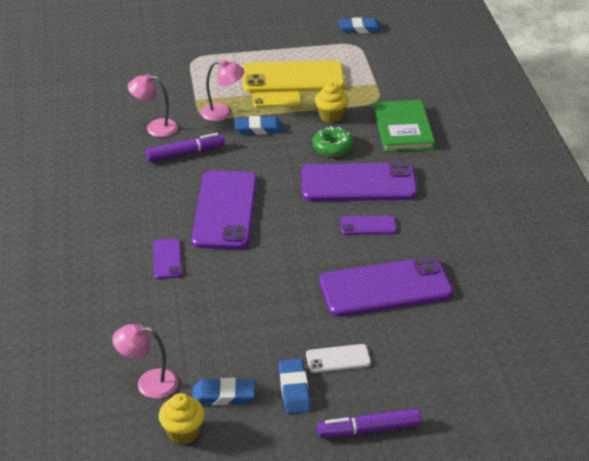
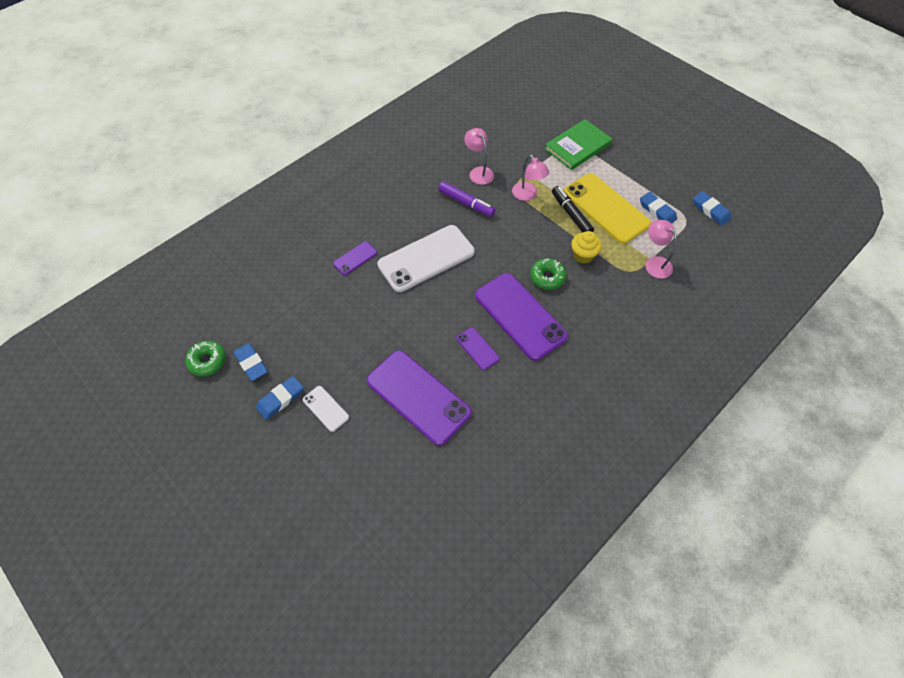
camera: 55 degrees right, 20 degrees up
(148, 383) = (238, 318): pink lamp -> pink lamp (654, 263)
(183, 432) = (208, 361): yellow cupcake -> green donut
(225, 210) = (426, 258): purple phone -> white phone
(258, 129) = (528, 224): blue eraser -> blue eraser (657, 211)
(276, 100) = (571, 214): yellow phone -> black marker
(369, 430) = (269, 465): purple marker -> none
(403, 128) = (611, 307): green book -> green book (577, 146)

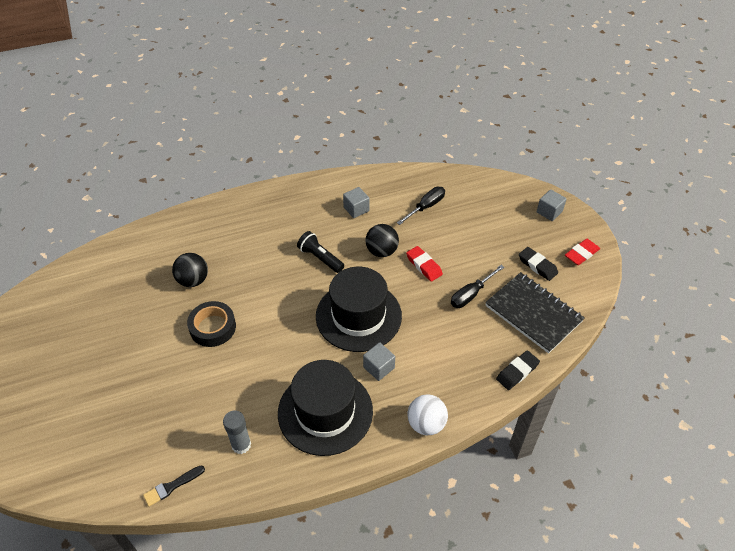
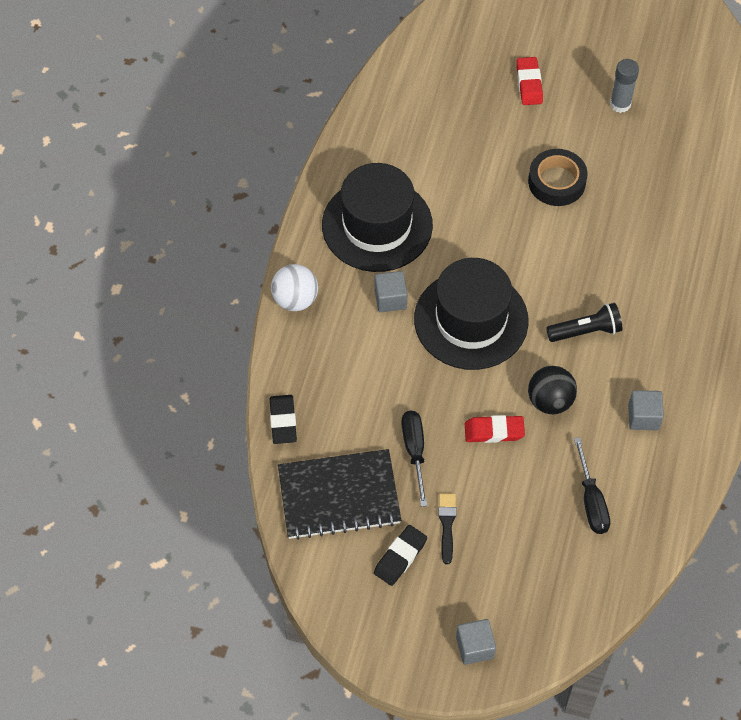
camera: 125 degrees right, 10 degrees up
(172, 486) = (395, 77): black brush -> black brush (447, 524)
(193, 280) = (640, 193): black ball -> none
(241, 445) = (396, 143): grey glue stick -> grey glue stick (620, 104)
(537, 266) = (400, 557): black eraser -> black eraser turned 45 degrees counterclockwise
(581, 254) = (379, 625): red eraser -> red eraser (529, 84)

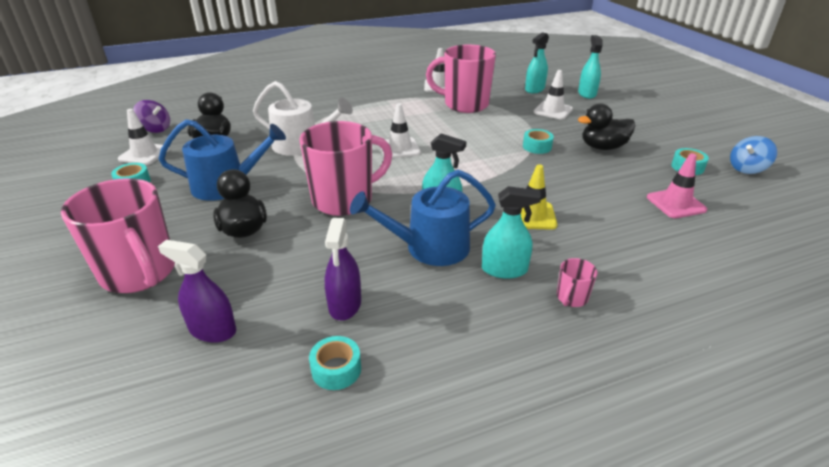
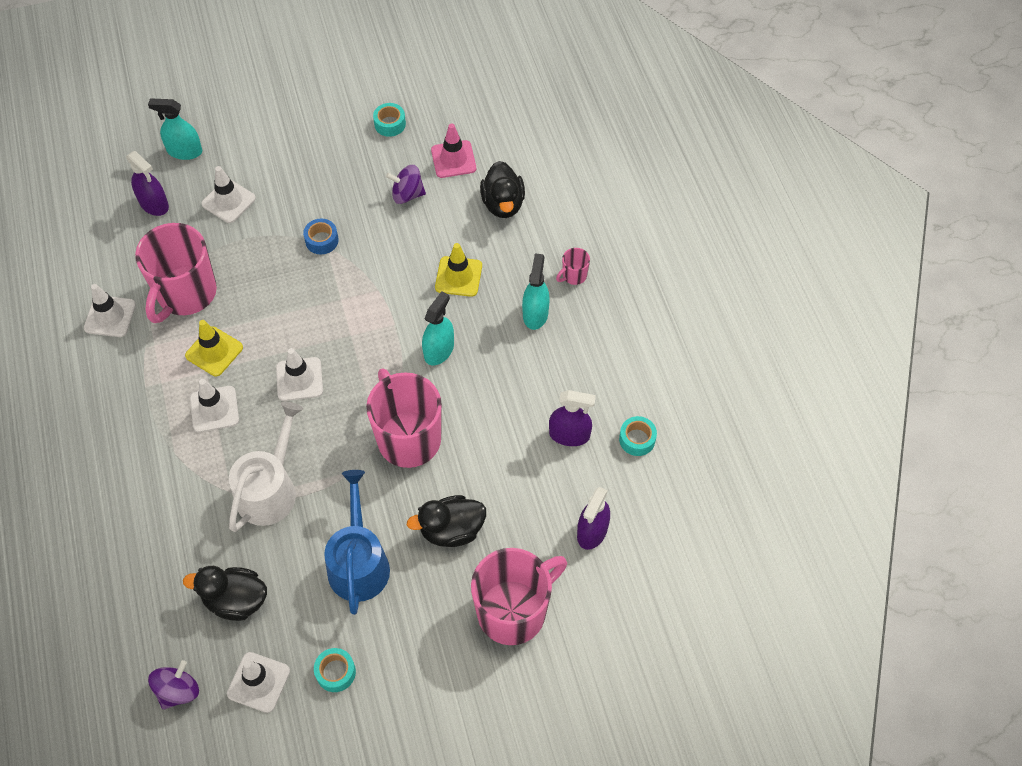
camera: 85 degrees left, 25 degrees up
(370, 121) = (214, 409): none -> white traffic cone
(419, 117) = (214, 351): none -> yellow traffic cone
(429, 247) = (499, 366): blue watering can -> none
(534, 89) = (154, 204): turquoise spray bottle -> purple spray bottle
(537, 147) = (322, 240): turquoise tape -> blue tape
(571, 298) = (573, 276): pink mug -> pink mug turned 105 degrees clockwise
(603, 147) = (334, 180): black duck -> black duck (503, 204)
(612, 181) = (407, 194): none -> purple spinning top
(747, 169) = (401, 79): blue spinning top -> none

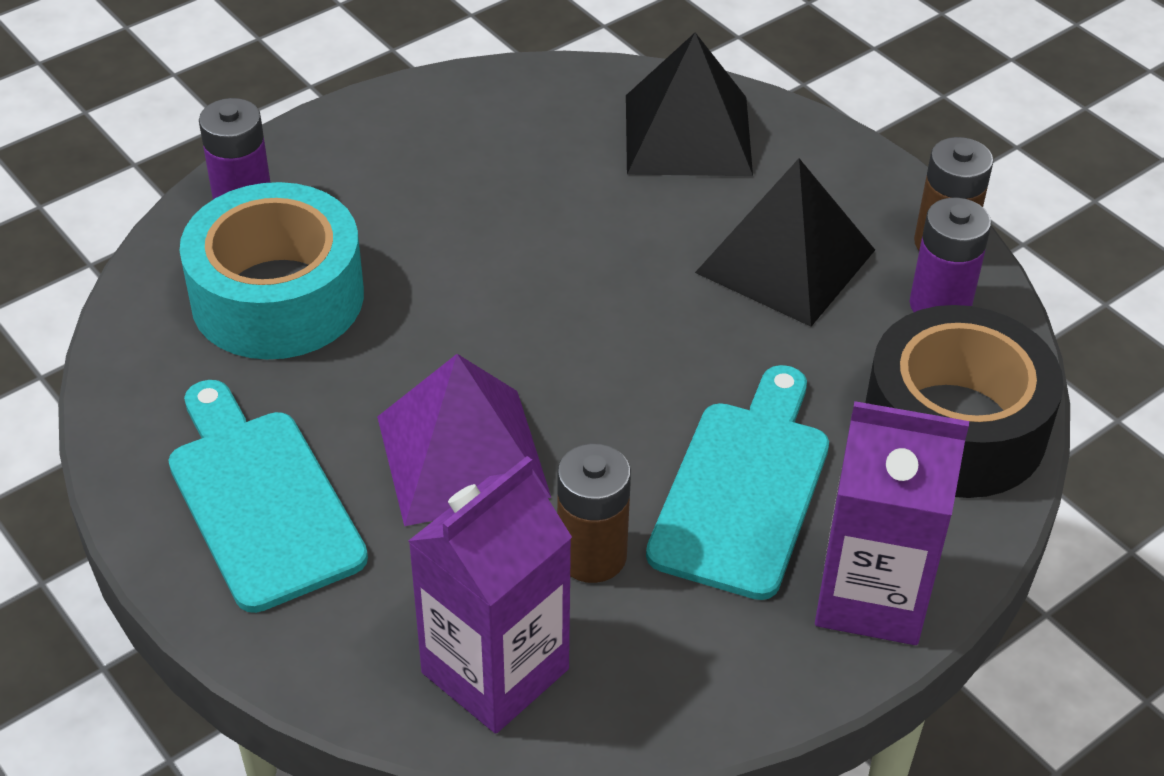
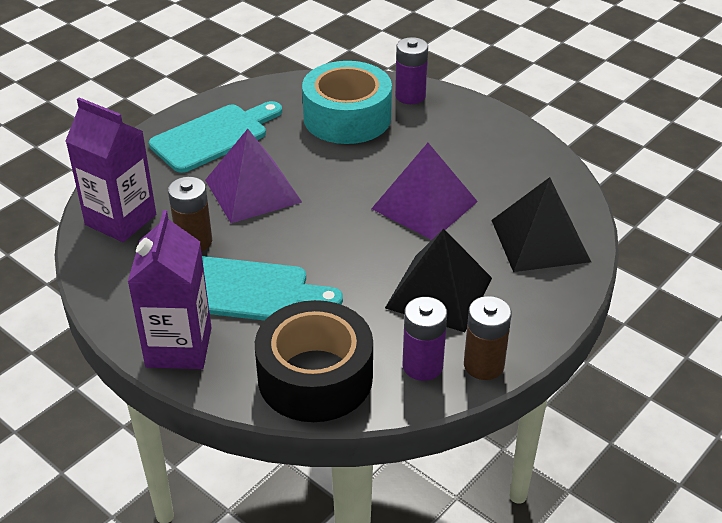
camera: 80 degrees right, 5 degrees down
(568, 240) = (424, 205): none -> purple pyramid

PROMPT: Once the pictures are removed, reproduce the remaining entries above exactly.

ANSWER TO THIS EXERCISE:
camera: 55 degrees right, 20 degrees up
(148, 383) = (238, 318): pink lamp -> pink lamp (654, 263)
(183, 432) = (208, 361): yellow cupcake -> green donut
(225, 210) = (426, 258): purple phone -> white phone
(258, 129) = (528, 224): blue eraser -> blue eraser (657, 211)
(276, 100) = (571, 214): yellow phone -> black marker
(369, 430) = (269, 465): purple marker -> none
(403, 128) = (611, 307): green book -> green book (577, 146)

camera: 125 degrees right, 10 degrees up
(172, 486) = (395, 77): black brush -> black brush (447, 524)
(193, 280) = (640, 193): black ball -> none
(241, 445) = (396, 143): grey glue stick -> grey glue stick (620, 104)
(537, 266) = (400, 557): black eraser -> black eraser turned 45 degrees counterclockwise
(581, 254) = (379, 625): red eraser -> red eraser (529, 84)

camera: 85 degrees left, 25 degrees up
(370, 121) = (214, 409): none -> white traffic cone
(419, 117) = (214, 351): none -> yellow traffic cone
(429, 247) = (499, 366): blue watering can -> none
(534, 89) = (154, 204): turquoise spray bottle -> purple spray bottle
(537, 147) = (322, 240): turquoise tape -> blue tape
(571, 298) = (573, 276): pink mug -> pink mug turned 105 degrees clockwise
(603, 147) = (334, 180): black duck -> black duck (503, 204)
(612, 181) = (407, 194): none -> purple spinning top
(747, 169) = (401, 79): blue spinning top -> none

camera: 80 degrees right, 5 degrees down
(568, 240) = (424, 205): none -> purple pyramid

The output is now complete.